Copy the data below without any change, starting at its first line and ending with the line that contains "brown semicircle: rotated".
+++ Excerpted data
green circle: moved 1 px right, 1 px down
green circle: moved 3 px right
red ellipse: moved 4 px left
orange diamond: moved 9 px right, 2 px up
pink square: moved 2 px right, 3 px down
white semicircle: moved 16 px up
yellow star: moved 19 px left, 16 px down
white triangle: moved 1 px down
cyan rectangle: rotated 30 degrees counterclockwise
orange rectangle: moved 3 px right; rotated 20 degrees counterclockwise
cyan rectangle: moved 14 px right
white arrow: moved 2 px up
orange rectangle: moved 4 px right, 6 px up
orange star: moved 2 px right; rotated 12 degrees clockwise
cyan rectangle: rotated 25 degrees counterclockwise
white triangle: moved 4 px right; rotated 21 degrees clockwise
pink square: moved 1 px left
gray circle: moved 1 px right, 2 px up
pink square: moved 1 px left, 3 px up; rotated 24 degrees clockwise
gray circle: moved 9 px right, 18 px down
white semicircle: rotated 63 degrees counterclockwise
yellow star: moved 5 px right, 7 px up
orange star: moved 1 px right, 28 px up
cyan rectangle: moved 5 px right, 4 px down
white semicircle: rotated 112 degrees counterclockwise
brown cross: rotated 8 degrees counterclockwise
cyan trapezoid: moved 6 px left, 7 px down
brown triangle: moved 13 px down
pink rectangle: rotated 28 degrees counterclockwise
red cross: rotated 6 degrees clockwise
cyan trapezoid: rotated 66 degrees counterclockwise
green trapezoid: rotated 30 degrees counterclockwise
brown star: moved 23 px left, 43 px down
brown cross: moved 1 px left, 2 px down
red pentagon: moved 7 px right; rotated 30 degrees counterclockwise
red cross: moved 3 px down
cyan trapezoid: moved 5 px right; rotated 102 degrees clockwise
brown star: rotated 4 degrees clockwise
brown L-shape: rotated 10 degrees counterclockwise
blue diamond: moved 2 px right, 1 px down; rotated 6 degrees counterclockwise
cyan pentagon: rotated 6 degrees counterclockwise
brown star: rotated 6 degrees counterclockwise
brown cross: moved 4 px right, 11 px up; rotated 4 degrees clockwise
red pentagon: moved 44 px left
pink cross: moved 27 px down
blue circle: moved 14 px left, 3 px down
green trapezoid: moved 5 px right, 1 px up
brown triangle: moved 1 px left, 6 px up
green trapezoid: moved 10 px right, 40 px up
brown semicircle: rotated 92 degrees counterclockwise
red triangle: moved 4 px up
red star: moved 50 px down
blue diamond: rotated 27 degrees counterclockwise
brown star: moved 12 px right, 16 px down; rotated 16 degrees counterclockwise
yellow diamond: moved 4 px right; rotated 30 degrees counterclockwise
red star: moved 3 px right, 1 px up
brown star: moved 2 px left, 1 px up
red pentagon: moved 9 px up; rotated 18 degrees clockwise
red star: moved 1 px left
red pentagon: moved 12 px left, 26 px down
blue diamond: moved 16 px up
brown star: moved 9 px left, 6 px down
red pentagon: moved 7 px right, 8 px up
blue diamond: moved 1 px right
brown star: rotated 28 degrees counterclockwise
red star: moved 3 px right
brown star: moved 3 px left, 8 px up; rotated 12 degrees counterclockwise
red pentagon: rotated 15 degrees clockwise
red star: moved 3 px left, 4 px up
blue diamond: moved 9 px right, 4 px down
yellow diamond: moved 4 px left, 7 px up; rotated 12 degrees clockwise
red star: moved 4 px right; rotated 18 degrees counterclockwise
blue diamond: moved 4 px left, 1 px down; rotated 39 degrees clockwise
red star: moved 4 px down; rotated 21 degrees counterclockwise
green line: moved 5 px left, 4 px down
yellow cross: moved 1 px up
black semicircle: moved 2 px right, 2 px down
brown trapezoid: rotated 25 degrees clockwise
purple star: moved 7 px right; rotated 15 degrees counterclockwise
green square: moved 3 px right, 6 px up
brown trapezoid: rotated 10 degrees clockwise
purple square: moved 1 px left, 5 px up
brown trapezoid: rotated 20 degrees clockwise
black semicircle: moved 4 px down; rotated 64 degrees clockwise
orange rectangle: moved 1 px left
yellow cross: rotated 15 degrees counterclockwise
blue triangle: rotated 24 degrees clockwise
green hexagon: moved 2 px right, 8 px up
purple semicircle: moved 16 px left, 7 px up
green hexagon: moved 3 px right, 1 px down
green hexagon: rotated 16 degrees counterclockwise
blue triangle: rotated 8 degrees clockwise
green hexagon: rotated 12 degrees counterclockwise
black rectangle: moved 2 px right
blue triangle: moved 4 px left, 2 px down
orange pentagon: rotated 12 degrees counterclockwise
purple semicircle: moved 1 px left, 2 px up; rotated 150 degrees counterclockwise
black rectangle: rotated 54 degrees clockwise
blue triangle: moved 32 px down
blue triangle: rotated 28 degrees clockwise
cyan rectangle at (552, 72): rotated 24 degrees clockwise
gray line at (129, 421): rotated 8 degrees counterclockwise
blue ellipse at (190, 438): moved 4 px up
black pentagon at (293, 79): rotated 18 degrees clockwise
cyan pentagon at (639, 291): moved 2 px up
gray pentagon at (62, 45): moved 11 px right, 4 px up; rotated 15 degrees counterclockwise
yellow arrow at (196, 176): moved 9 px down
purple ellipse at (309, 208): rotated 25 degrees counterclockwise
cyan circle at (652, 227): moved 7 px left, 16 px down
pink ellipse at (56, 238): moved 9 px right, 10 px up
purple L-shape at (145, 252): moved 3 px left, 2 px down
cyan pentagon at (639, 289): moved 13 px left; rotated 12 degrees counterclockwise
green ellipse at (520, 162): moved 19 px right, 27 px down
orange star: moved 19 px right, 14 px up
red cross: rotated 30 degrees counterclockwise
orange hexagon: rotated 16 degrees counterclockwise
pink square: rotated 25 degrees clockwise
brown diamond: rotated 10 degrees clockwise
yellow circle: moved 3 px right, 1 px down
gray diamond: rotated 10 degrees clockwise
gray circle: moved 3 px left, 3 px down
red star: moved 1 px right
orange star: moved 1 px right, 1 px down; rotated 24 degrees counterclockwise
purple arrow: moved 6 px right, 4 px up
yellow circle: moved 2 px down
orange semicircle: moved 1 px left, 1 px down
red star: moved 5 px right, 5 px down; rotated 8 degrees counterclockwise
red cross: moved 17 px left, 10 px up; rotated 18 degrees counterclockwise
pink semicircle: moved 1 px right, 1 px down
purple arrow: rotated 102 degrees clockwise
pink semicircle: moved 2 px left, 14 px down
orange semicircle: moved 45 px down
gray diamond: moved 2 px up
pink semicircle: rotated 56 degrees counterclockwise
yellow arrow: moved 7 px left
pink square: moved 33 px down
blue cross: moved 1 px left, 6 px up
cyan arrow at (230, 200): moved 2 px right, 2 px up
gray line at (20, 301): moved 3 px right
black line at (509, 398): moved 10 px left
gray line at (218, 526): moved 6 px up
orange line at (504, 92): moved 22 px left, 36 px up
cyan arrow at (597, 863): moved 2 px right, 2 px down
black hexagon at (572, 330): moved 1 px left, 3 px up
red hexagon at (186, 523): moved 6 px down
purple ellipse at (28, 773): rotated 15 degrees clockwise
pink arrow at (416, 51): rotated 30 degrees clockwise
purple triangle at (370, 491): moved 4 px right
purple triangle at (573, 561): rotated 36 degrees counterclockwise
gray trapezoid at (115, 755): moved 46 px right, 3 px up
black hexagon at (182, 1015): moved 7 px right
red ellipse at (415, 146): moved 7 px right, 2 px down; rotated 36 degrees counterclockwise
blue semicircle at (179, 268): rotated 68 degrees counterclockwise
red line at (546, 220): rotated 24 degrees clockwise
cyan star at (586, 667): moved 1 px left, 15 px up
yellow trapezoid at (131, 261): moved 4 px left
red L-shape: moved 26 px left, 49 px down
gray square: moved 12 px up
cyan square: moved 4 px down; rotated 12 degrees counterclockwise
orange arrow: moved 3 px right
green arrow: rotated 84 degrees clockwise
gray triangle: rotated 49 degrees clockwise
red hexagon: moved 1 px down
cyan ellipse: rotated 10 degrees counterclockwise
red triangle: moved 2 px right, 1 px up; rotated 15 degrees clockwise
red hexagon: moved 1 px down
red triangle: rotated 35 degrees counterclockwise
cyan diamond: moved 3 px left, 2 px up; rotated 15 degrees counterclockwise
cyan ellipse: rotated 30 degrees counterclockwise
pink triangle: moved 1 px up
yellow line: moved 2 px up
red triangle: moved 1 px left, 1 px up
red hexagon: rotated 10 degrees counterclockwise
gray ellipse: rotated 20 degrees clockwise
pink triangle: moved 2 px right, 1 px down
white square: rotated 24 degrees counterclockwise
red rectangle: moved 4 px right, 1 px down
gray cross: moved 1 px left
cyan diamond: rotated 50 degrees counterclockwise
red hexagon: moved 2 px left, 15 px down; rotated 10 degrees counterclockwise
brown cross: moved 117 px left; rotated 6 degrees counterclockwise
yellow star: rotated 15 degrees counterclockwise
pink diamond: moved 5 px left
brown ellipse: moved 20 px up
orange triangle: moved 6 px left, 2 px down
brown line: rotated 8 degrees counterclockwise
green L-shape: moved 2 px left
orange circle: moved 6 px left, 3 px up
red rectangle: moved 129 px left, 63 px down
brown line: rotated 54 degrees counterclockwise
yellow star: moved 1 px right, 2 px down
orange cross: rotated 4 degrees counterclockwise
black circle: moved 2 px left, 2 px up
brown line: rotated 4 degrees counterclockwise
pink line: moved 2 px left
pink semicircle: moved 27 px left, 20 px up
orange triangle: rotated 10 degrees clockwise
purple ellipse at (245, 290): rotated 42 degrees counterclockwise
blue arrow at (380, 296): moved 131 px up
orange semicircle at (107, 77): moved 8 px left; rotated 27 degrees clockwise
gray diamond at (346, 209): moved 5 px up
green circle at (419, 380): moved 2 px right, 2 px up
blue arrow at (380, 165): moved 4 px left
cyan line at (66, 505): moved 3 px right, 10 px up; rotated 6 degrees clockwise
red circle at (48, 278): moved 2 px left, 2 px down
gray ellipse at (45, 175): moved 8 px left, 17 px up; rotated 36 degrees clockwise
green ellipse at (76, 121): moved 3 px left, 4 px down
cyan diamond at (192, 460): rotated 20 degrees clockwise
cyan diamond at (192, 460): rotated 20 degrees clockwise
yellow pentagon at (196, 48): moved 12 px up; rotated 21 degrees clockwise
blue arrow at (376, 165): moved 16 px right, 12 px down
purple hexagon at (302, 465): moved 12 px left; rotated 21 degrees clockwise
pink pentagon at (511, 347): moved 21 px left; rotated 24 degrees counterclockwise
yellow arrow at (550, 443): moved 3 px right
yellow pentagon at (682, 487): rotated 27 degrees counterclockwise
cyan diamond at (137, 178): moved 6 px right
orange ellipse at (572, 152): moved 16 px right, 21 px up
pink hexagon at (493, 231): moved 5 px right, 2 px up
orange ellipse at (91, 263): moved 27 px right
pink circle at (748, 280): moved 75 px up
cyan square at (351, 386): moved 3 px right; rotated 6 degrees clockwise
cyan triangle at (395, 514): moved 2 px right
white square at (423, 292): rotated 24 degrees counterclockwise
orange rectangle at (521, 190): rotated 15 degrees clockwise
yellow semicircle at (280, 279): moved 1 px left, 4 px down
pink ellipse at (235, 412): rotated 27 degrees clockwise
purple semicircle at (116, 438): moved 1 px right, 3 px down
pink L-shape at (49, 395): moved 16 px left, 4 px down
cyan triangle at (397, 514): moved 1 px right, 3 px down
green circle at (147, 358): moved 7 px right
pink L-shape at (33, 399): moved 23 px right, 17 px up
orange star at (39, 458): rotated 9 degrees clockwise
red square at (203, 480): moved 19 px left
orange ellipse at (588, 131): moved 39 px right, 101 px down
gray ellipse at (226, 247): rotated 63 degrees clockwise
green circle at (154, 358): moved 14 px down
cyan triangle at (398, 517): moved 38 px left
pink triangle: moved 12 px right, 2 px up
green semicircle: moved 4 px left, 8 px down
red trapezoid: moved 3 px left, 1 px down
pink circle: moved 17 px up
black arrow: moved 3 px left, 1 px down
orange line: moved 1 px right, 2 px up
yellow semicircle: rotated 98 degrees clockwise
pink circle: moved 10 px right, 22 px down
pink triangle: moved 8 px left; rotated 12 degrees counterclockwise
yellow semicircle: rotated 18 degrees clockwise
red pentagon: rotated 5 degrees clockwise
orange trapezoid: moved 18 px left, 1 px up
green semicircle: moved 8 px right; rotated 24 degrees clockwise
++++++
Full response:
green circle: moved 1 px right, 1 px down
green circle: moved 3 px right
red ellipse: moved 4 px left
orange diamond: moved 9 px right, 2 px up
pink square: moved 2 px right, 3 px down
white semicircle: moved 16 px up
yellow star: moved 19 px left, 16 px down
white triangle: moved 1 px down
cyan rectangle: rotated 30 degrees counterclockwise
orange rectangle: moved 3 px right; rotated 20 degrees counterclockwise
cyan rectangle: moved 14 px right
white arrow: moved 2 px up
orange rectangle: moved 4 px right, 6 px up
orange star: moved 2 px right; rotated 12 degrees clockwise
cyan rectangle: rotated 25 degrees counterclockwise
white triangle: moved 4 px right; rotated 21 degrees clockwise
pink square: moved 1 px left
gray circle: moved 1 px right, 2 px up
pink square: moved 1 px left, 3 px up; rotated 24 degrees clockwise
gray circle: moved 9 px right, 18 px down
white semicircle: rotated 63 degrees counterclockwise
yellow star: moved 5 px right, 7 px up
orange star: moved 1 px right, 28 px up
cyan rectangle: moved 5 px right, 4 px down
white semicircle: rotated 112 degrees counterclockwise
brown cross: rotated 8 degrees counterclockwise
cyan trapezoid: moved 6 px left, 7 px down
brown triangle: moved 13 px down
pink rectangle: rotated 28 degrees counterclockwise
red cross: rotated 6 degrees clockwise
cyan trapezoid: rotated 66 degrees counterclockwise
green trapezoid: rotated 30 degrees counterclockwise
brown star: moved 23 px left, 43 px down
brown cross: moved 1 px left, 2 px down
red pentagon: moved 7 px right; rotated 30 degrees counterclockwise
red cross: moved 3 px down
cyan trapezoid: moved 5 px right; rotated 102 degrees clockwise
brown star: rotated 4 degrees clockwise
brown L-shape: rotated 10 degrees counterclockwise
blue diamond: moved 2 px right, 1 px down; rotated 6 degrees counterclockwise
cyan pentagon: rotated 6 degrees counterclockwise
brown star: rotated 6 degrees counterclockwise
brown cross: moved 4 px right, 11 px up; rotated 4 degrees clockwise
red pentagon: moved 44 px left
pink cross: moved 27 px down
blue circle: moved 14 px left, 3 px down
green trapezoid: moved 5 px right, 1 px up
brown triangle: moved 1 px left, 6 px up
green trapezoid: moved 10 px right, 40 px up
brown semicircle: rotated 92 degrees counterclockwise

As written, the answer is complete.